= Objective =
Please render each line of the records below as a row in a Markdown table with the columns "Row" and "Line", numbering the rows and omitting blank lines.

= Source data =
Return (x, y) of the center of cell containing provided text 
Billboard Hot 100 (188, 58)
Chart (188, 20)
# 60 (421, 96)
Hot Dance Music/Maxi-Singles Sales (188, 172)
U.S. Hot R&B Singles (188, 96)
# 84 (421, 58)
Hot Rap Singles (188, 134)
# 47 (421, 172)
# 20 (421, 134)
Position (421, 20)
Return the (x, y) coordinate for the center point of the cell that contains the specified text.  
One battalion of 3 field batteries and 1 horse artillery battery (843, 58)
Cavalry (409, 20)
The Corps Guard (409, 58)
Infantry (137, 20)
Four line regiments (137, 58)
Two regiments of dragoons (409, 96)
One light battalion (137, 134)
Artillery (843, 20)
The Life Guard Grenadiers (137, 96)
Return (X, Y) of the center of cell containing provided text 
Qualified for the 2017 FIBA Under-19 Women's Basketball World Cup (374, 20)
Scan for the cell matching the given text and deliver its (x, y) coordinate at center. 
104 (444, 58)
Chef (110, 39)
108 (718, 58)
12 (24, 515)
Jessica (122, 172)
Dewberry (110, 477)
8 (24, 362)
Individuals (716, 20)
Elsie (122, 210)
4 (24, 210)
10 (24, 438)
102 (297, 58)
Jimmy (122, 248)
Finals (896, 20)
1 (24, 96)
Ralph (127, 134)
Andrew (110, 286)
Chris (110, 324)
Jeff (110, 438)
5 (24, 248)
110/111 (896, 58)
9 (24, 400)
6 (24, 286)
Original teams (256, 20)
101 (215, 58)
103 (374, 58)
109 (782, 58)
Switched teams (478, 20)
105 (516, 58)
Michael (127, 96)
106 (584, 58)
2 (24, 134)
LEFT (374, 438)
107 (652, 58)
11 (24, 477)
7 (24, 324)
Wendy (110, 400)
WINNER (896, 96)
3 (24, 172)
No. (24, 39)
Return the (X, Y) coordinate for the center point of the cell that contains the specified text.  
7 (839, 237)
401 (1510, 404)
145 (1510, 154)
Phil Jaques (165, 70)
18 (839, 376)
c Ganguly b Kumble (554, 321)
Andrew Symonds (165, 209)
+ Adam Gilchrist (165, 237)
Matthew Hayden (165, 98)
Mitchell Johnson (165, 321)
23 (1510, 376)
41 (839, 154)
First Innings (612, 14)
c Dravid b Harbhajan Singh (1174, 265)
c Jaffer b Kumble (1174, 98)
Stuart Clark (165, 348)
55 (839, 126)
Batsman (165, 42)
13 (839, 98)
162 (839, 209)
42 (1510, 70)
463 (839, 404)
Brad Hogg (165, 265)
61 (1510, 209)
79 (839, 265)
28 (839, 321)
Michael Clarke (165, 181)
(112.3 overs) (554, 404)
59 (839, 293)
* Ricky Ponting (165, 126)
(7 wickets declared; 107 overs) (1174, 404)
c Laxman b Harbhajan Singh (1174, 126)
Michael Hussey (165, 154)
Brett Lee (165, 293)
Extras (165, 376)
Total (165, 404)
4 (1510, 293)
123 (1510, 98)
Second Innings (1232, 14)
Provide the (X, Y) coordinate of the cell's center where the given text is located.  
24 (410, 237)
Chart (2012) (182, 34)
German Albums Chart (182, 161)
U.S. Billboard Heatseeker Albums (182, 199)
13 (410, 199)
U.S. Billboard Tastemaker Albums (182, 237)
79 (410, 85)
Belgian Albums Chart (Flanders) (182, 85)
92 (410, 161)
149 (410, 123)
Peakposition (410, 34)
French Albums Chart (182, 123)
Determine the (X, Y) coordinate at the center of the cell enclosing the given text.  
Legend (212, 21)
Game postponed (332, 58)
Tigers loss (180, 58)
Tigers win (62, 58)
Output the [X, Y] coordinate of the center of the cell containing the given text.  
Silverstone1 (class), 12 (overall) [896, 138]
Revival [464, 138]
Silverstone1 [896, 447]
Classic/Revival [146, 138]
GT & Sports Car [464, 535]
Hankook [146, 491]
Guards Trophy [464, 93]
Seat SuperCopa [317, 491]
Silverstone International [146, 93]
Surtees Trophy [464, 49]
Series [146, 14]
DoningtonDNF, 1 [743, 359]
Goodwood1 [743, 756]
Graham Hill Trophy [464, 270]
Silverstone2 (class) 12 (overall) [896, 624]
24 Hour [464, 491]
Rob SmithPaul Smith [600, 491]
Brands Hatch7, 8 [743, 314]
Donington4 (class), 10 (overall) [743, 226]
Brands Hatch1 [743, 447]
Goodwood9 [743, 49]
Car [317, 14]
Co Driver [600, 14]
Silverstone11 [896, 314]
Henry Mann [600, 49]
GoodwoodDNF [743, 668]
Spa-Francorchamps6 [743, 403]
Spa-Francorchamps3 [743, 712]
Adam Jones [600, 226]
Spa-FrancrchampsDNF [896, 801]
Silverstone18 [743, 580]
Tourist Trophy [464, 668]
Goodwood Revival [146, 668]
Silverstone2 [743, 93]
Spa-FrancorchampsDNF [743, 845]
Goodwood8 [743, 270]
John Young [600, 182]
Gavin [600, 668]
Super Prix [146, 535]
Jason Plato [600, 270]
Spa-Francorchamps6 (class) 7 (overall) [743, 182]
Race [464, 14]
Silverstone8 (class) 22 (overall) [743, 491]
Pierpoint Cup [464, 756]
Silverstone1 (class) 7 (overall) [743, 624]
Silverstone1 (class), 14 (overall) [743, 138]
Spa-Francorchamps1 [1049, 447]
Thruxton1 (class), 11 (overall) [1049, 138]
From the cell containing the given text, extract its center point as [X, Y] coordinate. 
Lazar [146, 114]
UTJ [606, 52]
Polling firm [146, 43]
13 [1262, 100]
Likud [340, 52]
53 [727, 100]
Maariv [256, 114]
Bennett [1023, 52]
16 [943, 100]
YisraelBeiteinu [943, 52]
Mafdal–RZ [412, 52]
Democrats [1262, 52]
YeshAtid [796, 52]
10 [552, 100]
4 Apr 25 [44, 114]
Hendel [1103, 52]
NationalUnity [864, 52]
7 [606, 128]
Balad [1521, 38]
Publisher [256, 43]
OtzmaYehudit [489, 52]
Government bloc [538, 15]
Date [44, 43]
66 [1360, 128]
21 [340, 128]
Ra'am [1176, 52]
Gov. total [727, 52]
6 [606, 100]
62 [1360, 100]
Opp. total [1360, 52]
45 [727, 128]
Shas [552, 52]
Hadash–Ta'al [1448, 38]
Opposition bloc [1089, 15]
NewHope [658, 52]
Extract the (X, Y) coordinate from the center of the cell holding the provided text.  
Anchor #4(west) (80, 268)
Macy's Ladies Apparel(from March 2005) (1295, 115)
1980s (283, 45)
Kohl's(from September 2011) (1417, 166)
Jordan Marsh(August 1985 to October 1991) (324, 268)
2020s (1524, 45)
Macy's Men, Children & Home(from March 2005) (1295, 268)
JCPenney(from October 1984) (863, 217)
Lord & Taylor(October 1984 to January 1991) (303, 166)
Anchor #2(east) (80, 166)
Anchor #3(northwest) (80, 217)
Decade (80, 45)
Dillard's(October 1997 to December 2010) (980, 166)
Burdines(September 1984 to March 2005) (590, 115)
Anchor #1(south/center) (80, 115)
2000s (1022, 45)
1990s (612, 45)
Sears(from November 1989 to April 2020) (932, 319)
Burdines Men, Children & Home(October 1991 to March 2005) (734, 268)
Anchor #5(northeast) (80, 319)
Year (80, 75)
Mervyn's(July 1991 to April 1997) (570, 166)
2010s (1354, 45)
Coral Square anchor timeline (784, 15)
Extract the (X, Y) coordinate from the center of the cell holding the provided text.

= Solved problem =
| Row | Line |
|---|---|
| 1 | Return (x, y) of the center of cell containing provided text  |
| 2 | Billboard Hot 100 (188, 58) |
| 3 | Chart (188, 20) |
| 4 | # 60 (421, 96) |
| 5 | Hot Dance Music/Maxi-Singles Sales (188, 172) |
| 6 | U.S. Hot R&B Singles (188, 96) |
| 7 | # 84 (421, 58) |
| 8 | Hot Rap Singles (188, 134) |
| 9 | # 47 (421, 172) |
| 10 | # 20 (421, 134) |
| 11 | Position (421, 20) |
| 12 | Return the (x, y) coordinate for the center point of the cell that contains the specified text.   |
| 13 | One battalion of 3 field batteries and 1 horse artillery battery (843, 58) |
| 14 | Cavalry (409, 20) |
| 15 | The Corps Guard (409, 58) |
| 16 | Infantry (137, 20) |
| 17 | Four line regiments (137, 58) |
| 18 | Two regiments of dragoons (409, 96) |
| 19 | One light battalion (137, 134) |
| 20 | Artillery (843, 20) |
| 21 | The Life Guard Grenadiers (137, 96) |
| 22 | Return (X, Y) of the center of cell containing provided text  |
| 23 | Qualified for the 2017 FIBA Under-19 Women's Basketball World Cup (374, 20) |
| 24 | Scan for the cell matching the given text and deliver its (x, y) coordinate at center.  |
| 25 | 104 (444, 58) |
| 26 | Chef (110, 39) |
| 27 | 108 (718, 58) |
| 28 | 12 (24, 515) |
| 29 | Jessica (122, 172) |
| 30 | Dewberry (110, 477) |
| 31 | 8 (24, 362) |
| 32 | Individuals (716, 20) |
| 33 | Elsie (122, 210) |
| 34 | 4 (24, 210) |
| 35 | 10 (24, 438) |
| 36 | 102 (297, 58) |
| 37 | Jimmy (122, 248) |
| 38 | Finals (896, 20) |
| 39 | 1 (24, 96) |
| 40 | Ralph (127, 134) |
| 41 | Andrew (110, 286) |
| 42 | Chris (110, 324) |
| 43 | Jeff (110, 438) |
| 44 | 5 (24, 248) |
| 45 | 110/111 (896, 58) |
| 46 | 9 (24, 400) |
| 47 | 6 (24, 286) |
| 48 | Original teams (256, 20) |
| 49 | 101 (215, 58) |
| 50 | 103 (374, 58) |
| 51 | 109 (782, 58) |
| 52 | Switched teams (478, 20) |
| 53 | 105 (516, 58) |
| 54 | Michael (127, 96) |
| 55 | 106 (584, 58) |
| 56 | 2 (24, 134) |
| 57 | LEFT (374, 438) |
| 58 | 107 (652, 58) |
| 59 | 11 (24, 477) |
| 60 | 7 (24, 324) |
| 61 | Wendy (110, 400) |
| 62 | WINNER (896, 96) |
| 63 | 3 (24, 172) |
| 64 | No. (24, 39) |
| 65 | Return the (X, Y) coordinate for the center point of the cell that contains the specified text.   |
| 66 | 7 (839, 237) |
| 67 | 401 (1510, 404) |
| 68 | 145 (1510, 154) |
| 69 | Phil Jaques (165, 70) |
| 70 | 18 (839, 376) |
| 71 | c Ganguly b Kumble (554, 321) |
| 72 | Andrew Symonds (165, 209) |
| 73 | + Adam Gilchrist (165, 237) |
| 74 | Matthew Hayden (165, 98) |
| 75 | Mitchell Johnson (165, 321) |
| 76 | 23 (1510, 376) |
| 77 | 41 (839, 154) |
| 78 | First Innings (612, 14) |
| 79 | c Dravid b Harbhajan Singh (1174, 265) |
| 80 | c Jaffer b Kumble (1174, 98) |
| 81 | Stuart Clark (165, 348) |
| 82 | 55 (839, 126) |
| 83 | Batsman (165, 42) |
| 84 | 13 (839, 98) |
| 85 | 162 (839, 209) |
| 86 | 42 (1510, 70) |
| 87 | 463 (839, 404) |
| 88 | Brad Hogg (165, 265) |
| 89 | 61 (1510, 209) |
| 90 | 79 (839, 265) |
| 91 | 28 (839, 321) |
| 92 | Michael Clarke (165, 181) |
| 93 | (112.3 overs) (554, 404) |
| 94 | 59 (839, 293) |
| 95 | * Ricky Ponting (165, 126) |
| 96 | (7 wickets declared; 107 overs) (1174, 404) |
| 97 | c Laxman b Harbhajan Singh (1174, 126) |
| 98 | Michael Hussey (165, 154) |
| 99 | Brett Lee (165, 293) |
| 100 | Extras (165, 376) |
| 101 | Total (165, 404) |
| 102 | 4 (1510, 293) |
| 103 | 123 (1510, 98) |
| 104 | Second Innings (1232, 14) |
| 105 | Provide the (X, Y) coordinate of the cell's center where the given text is located.   |
| 106 | 24 (410, 237) |
| 107 | Chart (2012) (182, 34) |
| 108 | German Albums Chart (182, 161) |
| 109 | U.S. Billboard Heatseeker Albums (182, 199) |
| 110 | 13 (410, 199) |
| 111 | U.S. Billboard Tastemaker Albums (182, 237) |
| 112 | 79 (410, 85) |
| 113 | Belgian Albums Chart (Flanders) (182, 85) |
| 114 | 92 (410, 161) |
| 115 | 149 (410, 123) |
| 116 | Peakposition (410, 34) |
| 117 | French Albums Chart (182, 123) |
| 118 | Determine the (X, Y) coordinate at the center of the cell enclosing the given text.   |
| 119 | Legend (212, 21) |
| 120 | Game postponed (332, 58) |
| 121 | Tigers loss (180, 58) |
| 122 | Tigers win (62, 58) |
| 123 | Output the [X, Y] coordinate of the center of the cell containing the given text.   |
| 124 | Silverstone1 (class), 12 (overall) [896, 138] |
| 125 | Revival [464, 138] |
| 126 | Silverstone1 [896, 447] |
| 127 | Classic/Revival [146, 138] |
| 128 | GT & Sports Car [464, 535] |
| 129 | Hankook [146, 491] |
| 130 | Guards Trophy [464, 93] |
| 131 | Seat SuperCopa [317, 491] |
| 132 | Silverstone International [146, 93] |
| 133 | Surtees Trophy [464, 49] |
| 134 | Series [146, 14] |
| 135 | DoningtonDNF, 1 [743, 359] |
| 136 | Goodwood1 [743, 756] |
| 137 | Graham Hill Trophy [464, 270] |
| 138 | Silverstone2 (class) 12 (overall) [896, 624] |
| 139 | 24 Hour [464, 491] |
| 140 | Rob SmithPaul Smith [600, 491] |
| 141 | Brands Hatch7, 8 [743, 314] |
| 142 | Donington4 (class), 10 (overall) [743, 226] |
| 143 | Brands Hatch1 [743, 447] |
| 144 | Goodwood9 [743, 49] |
| 145 | Car [317, 14] |
| 146 | Co Driver [600, 14] |
| 147 | Silverstone11 [896, 314] |
| 148 | Henry Mann [600, 49] |
| 149 | GoodwoodDNF [743, 668] |
| 150 | Spa-Francorchamps6 [743, 403] |
| 151 | Spa-Francorchamps3 [743, 712] |
| 152 | Adam Jones [600, 226] |
| 153 | Spa-FrancrchampsDNF [896, 801] |
| 154 | Silverstone18 [743, 580] |
| 155 | Tourist Trophy [464, 668] |
| 156 | Goodwood Revival [146, 668] |
| 157 | Silverstone2 [743, 93] |
| 158 | Spa-FrancorchampsDNF [743, 845] |
| 159 | Goodwood8 [743, 270] |
| 160 | John Young [600, 182] |
| 161 | Gavin [600, 668] |
| 162 | Super Prix [146, 535] |
| 163 | Jason Plato [600, 270] |
| 164 | Spa-Francorchamps6 (class) 7 (overall) [743, 182] |
| 165 | Race [464, 14] |
| 166 | Silverstone8 (class) 22 (overall) [743, 491] |
| 167 | Pierpoint Cup [464, 756] |
| 168 | Silverstone1 (class) 7 (overall) [743, 624] |
| 169 | Silverstone1 (class), 14 (overall) [743, 138] |
| 170 | Spa-Francorchamps1 [1049, 447] |
| 171 | Thruxton1 (class), 11 (overall) [1049, 138] |
| 172 | From the cell containing the given text, extract its center point as [X, Y] coordinate.  |
| 173 | Lazar [146, 114] |
| 174 | UTJ [606, 52] |
| 175 | Polling firm [146, 43] |
| 176 | 13 [1262, 100] |
| 177 | Likud [340, 52] |
| 178 | 53 [727, 100] |
| 179 | Maariv [256, 114] |
| 180 | Bennett [1023, 52] |
| 181 | 16 [943, 100] |
| 182 | YisraelBeiteinu [943, 52] |
| 183 | Mafdal–RZ [412, 52] |
| 184 | Democrats [1262, 52] |
| 185 | YeshAtid [796, 52] |
| 186 | 10 [552, 100] |
| 187 | 4 Apr 25 [44, 114] |
| 188 | Hendel [1103, 52] |
| 189 | NationalUnity [864, 52] |
| 190 | 7 [606, 128] |
| 191 | Balad [1521, 38] |
| 192 | Publisher [256, 43] |
| 193 | OtzmaYehudit [489, 52] |
| 194 | Government bloc [538, 15] |
| 195 | Date [44, 43] |
| 196 | 66 [1360, 128] |
| 197 | 21 [340, 128] |
| 198 | Ra'am [1176, 52] |
| 199 | Gov. total [727, 52] |
| 200 | 6 [606, 100] |
| 201 | 62 [1360, 100] |
| 202 | Opp. total [1360, 52] |
| 203 | 45 [727, 128] |
| 204 | Shas [552, 52] |
| 205 | Hadash–Ta'al [1448, 38] |
| 206 | Opposition bloc [1089, 15] |
| 207 | NewHope [658, 52] |
| 208 | Extract the (X, Y) coordinate from the center of the cell holding the provided text.   |
| 209 | Anchor #4(west) (80, 268) |
| 210 | Macy's Ladies Apparel(from March 2005) (1295, 115) |
| 211 | 1980s (283, 45) |
| 212 | Kohl's(from September 2011) (1417, 166) |
| 213 | Jordan Marsh(August 1985 to October 1991) (324, 268) |
| 214 | 2020s (1524, 45) |
| 215 | Macy's Men, Children & Home(from March 2005) (1295, 268) |
| 216 | JCPenney(from October 1984) (863, 217) |
| 217 | Lord & Taylor(October 1984 to January 1991) (303, 166) |
| 218 | Anchor #2(east) (80, 166) |
| 219 | Anchor #3(northwest) (80, 217) |
| 220 | Decade (80, 45) |
| 221 | Dillard's(October 1997 to December 2010) (980, 166) |
| 222 | Burdines(September 1984 to March 2005) (590, 115) |
| 223 | Anchor #1(south/center) (80, 115) |
| 224 | 2000s (1022, 45) |
| 225 | 1990s (612, 45) |
| 226 | Sears(from November 1989 to April 2020) (932, 319) |
| 227 | Burdines Men, Children & Home(October 1991 to March 2005) (734, 268) |
| 228 | Anchor #5(northeast) (80, 319) |
| 229 | Year (80, 75) |
| 230 | Mervyn's(July 1991 to April 1997) (570, 166) |
| 231 | 2010s (1354, 45) |
| 232 | Coral Square anchor timeline (784, 15) |
| 233 | Extract the (X, Y) coordinate from the center of the cell holding the provided text. |